### Exercise aim:
Scan the records for the string "diode" and copy every line that holds it.

### Supplied records:
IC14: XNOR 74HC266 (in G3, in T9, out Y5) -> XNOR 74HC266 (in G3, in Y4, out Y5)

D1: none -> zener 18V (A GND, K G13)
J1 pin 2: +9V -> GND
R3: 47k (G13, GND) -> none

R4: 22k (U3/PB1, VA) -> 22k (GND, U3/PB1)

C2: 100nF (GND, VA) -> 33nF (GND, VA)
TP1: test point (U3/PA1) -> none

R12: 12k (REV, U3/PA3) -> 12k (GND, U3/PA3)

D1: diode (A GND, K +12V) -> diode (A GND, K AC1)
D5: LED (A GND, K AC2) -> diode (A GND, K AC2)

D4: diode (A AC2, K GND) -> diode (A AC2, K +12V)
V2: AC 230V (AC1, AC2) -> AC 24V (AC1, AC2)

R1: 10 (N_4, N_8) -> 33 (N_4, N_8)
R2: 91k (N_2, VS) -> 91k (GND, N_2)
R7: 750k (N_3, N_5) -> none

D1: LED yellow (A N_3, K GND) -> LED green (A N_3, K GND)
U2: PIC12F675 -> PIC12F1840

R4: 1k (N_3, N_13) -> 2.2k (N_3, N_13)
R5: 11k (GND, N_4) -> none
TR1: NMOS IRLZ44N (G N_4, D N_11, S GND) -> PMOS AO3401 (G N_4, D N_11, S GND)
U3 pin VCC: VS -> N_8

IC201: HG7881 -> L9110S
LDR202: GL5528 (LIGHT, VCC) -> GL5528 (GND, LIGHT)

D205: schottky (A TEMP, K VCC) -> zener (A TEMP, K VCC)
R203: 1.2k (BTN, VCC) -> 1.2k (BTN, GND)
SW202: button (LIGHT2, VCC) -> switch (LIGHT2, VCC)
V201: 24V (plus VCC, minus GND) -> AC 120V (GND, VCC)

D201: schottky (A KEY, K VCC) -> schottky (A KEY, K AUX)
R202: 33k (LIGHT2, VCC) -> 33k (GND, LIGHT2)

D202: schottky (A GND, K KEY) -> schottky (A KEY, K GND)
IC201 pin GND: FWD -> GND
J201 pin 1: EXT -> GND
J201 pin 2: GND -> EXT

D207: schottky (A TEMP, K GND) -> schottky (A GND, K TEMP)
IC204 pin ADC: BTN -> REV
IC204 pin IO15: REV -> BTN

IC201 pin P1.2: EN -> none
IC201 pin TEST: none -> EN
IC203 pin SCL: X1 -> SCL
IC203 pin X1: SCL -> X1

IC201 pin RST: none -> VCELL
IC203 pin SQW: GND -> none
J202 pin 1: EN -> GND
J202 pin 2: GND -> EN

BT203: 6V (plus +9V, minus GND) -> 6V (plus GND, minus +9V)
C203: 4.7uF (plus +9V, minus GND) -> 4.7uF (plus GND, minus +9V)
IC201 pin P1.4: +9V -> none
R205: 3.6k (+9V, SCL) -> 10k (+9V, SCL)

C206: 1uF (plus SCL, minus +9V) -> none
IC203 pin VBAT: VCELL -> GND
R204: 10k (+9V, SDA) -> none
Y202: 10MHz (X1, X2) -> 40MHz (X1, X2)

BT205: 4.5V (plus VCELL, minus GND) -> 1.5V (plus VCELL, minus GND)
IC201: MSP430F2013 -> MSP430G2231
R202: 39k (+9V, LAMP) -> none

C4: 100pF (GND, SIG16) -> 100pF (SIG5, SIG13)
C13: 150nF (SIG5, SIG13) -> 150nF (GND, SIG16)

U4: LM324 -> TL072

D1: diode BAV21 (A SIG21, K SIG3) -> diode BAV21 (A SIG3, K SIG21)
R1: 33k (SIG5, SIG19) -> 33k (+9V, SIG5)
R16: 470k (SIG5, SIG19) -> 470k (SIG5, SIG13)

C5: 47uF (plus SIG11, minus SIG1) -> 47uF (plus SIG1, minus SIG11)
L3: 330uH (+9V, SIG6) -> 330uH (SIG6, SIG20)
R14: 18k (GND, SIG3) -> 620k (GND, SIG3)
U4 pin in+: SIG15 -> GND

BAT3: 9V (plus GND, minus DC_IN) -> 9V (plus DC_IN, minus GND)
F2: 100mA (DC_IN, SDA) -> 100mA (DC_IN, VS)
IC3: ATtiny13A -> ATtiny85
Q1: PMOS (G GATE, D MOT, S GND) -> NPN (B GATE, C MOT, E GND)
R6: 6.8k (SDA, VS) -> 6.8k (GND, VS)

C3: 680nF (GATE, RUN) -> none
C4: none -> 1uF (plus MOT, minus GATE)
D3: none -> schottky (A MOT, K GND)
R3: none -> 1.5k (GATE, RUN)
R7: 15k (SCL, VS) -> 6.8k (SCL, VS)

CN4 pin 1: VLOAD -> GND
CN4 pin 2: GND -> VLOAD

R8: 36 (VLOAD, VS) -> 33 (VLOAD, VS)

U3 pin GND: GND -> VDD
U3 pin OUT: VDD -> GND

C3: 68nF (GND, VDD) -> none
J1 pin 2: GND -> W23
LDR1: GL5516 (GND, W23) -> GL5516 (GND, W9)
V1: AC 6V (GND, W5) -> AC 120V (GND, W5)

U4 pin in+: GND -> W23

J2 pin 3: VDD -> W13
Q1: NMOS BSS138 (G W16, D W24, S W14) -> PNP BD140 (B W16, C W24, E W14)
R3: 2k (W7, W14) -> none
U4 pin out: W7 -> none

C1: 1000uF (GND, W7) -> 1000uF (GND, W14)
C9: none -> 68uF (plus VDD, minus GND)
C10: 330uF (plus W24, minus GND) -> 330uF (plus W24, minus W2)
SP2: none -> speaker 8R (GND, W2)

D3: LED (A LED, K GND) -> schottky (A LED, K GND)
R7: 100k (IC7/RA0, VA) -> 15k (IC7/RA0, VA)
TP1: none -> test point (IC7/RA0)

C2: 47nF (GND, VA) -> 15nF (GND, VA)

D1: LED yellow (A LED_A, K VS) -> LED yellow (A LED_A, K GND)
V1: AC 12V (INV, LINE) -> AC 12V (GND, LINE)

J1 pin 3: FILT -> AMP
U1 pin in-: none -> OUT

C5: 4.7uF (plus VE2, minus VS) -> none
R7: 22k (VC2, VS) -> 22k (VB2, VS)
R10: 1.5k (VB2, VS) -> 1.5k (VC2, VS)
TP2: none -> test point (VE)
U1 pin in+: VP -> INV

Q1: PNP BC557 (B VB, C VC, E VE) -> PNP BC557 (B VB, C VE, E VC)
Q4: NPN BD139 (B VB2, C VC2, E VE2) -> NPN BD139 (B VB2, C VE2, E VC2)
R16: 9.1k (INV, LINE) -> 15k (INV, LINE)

### Output of the task:
D1: diode (A GND, K +12V) -> diode (A GND, K AC1)
D5: LED (A GND, K AC2) -> diode (A GND, K AC2)
D4: diode (A AC2, K GND) -> diode (A AC2, K +12V)
D1: diode BAV21 (A SIG21, K SIG3) -> diode BAV21 (A SIG3, K SIG21)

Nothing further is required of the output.